**** INPUT ****
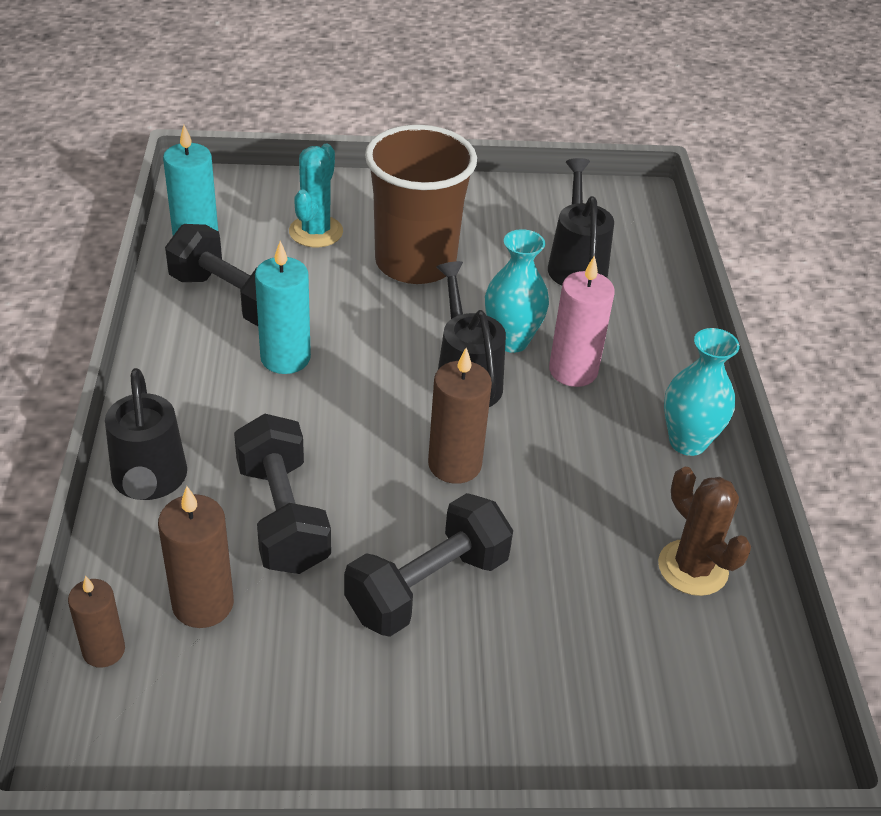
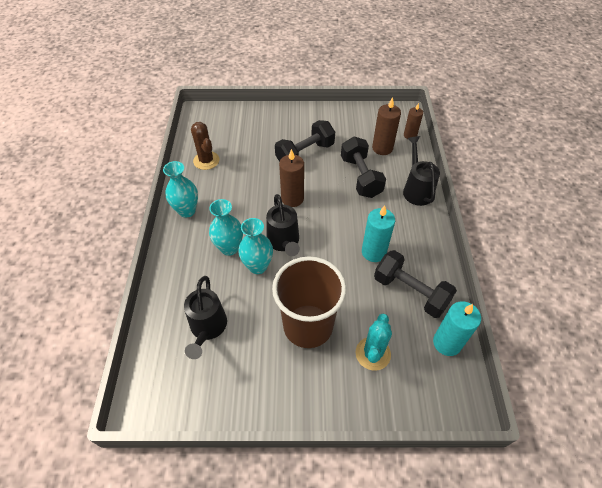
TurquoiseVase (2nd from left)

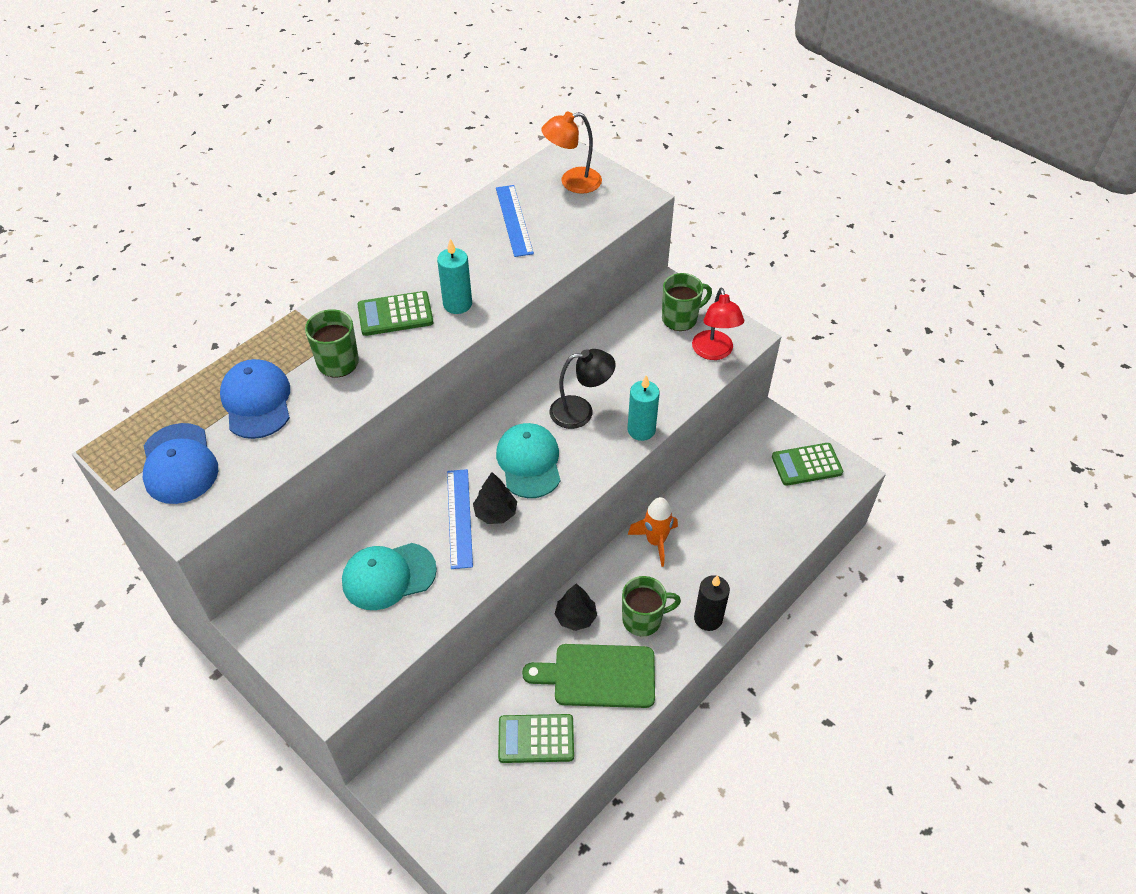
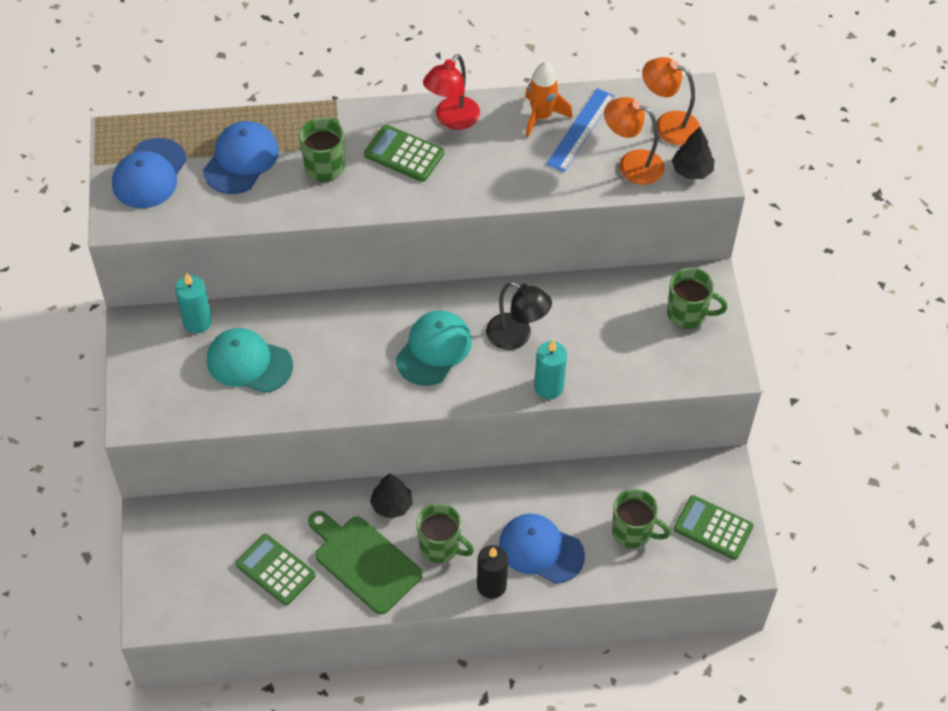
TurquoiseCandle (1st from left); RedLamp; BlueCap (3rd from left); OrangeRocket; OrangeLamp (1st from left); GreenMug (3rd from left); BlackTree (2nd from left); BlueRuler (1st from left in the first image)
****
**** INPUT ****
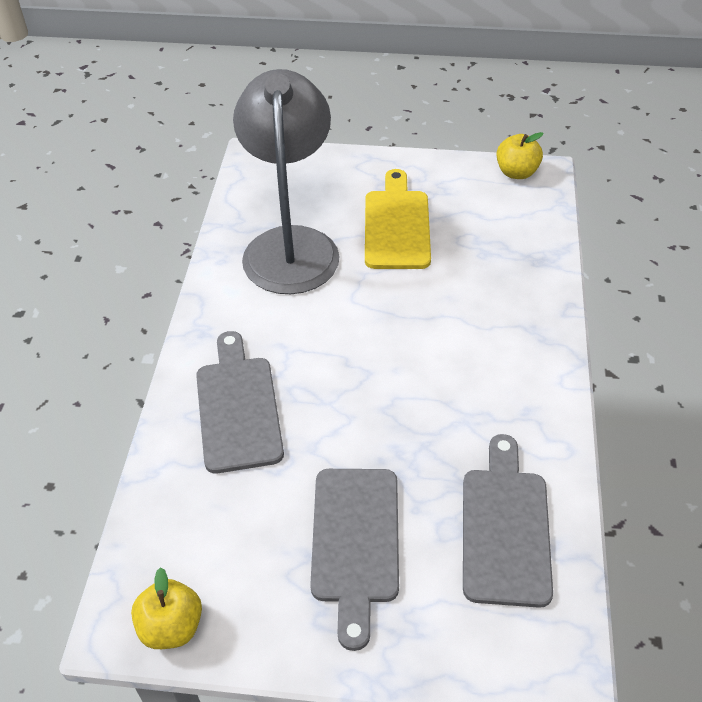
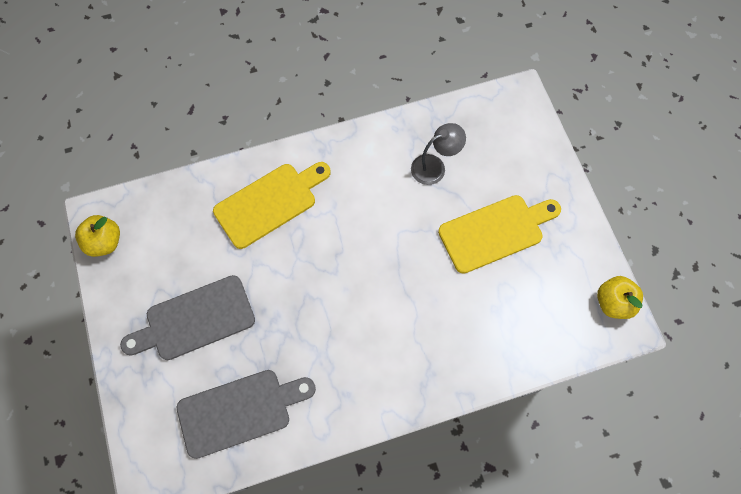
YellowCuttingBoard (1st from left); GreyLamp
****
Output exactly, and only, the lines of the entries above from the one with "TurquoiseVase (2nd from left)" up to and including the one with "TurquoiseCandle (1st from"; pictures are to be left out.

TurquoiseVase (2nd from left)

TurquoiseCandle (1st from left); RedLamp; BlueCap (3rd from left); OrangeRocket; OrangeLamp (1st from left); GreenMug (3rd from left); BlackTree (2nd from left); BlueRuler (1st from left in the first image)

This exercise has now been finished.